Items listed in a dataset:
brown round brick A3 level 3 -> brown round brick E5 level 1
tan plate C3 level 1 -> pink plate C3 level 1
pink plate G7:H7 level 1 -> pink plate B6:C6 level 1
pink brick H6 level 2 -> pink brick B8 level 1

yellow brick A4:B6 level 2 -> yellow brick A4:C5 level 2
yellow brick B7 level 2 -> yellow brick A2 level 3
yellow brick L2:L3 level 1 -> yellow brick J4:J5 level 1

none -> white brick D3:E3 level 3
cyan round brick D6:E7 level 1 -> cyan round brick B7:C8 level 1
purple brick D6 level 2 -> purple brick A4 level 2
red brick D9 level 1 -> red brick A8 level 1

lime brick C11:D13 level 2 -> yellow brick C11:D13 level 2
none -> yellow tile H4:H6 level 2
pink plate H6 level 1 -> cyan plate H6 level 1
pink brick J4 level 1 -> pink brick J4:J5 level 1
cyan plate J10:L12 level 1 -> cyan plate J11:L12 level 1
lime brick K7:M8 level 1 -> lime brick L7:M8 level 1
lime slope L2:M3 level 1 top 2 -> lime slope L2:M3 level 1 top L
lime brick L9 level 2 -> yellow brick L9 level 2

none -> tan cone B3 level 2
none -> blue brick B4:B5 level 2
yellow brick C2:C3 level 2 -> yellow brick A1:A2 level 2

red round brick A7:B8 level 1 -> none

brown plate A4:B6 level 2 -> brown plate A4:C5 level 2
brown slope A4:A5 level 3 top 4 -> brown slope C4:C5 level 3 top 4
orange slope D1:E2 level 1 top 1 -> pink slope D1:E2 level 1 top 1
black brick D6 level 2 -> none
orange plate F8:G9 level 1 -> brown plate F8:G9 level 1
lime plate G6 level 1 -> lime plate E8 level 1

* What you are asked to do *
Could you retype every line of the data exactly?

* Written response *
brown round brick A3 level 3 -> brown round brick E5 level 1
tan plate C3 level 1 -> pink plate C3 level 1
pink plate G7:H7 level 1 -> pink plate B6:C6 level 1
pink brick H6 level 2 -> pink brick B8 level 1

yellow brick A4:B6 level 2 -> yellow brick A4:C5 level 2
yellow brick B7 level 2 -> yellow brick A2 level 3
yellow brick L2:L3 level 1 -> yellow brick J4:J5 level 1

none -> white brick D3:E3 level 3
cyan round brick D6:E7 level 1 -> cyan round brick B7:C8 level 1
purple brick D6 level 2 -> purple brick A4 level 2
red brick D9 level 1 -> red brick A8 level 1

lime brick C11:D13 level 2 -> yellow brick C11:D13 level 2
none -> yellow tile H4:H6 level 2
pink plate H6 level 1 -> cyan plate H6 level 1
pink brick J4 level 1 -> pink brick J4:J5 level 1
cyan plate J10:L12 level 1 -> cyan plate J11:L12 level 1
lime brick K7:M8 level 1 -> lime brick L7:M8 level 1
lime slope L2:M3 level 1 top 2 -> lime slope L2:M3 level 1 top L
lime brick L9 level 2 -> yellow brick L9 level 2

none -> tan cone B3 level 2
none -> blue brick B4:B5 level 2
yellow brick C2:C3 level 2 -> yellow brick A1:A2 level 2

red round brick A7:B8 level 1 -> none

brown plate A4:B6 level 2 -> brown plate A4:C5 level 2
brown slope A4:A5 level 3 top 4 -> brown slope C4:C5 level 3 top 4
orange slope D1:E2 level 1 top 1 -> pink slope D1:E2 level 1 top 1
black brick D6 level 2 -> none
orange plate F8:G9 level 1 -> brown plate F8:G9 level 1
lime plate G6 level 1 -> lime plate E8 level 1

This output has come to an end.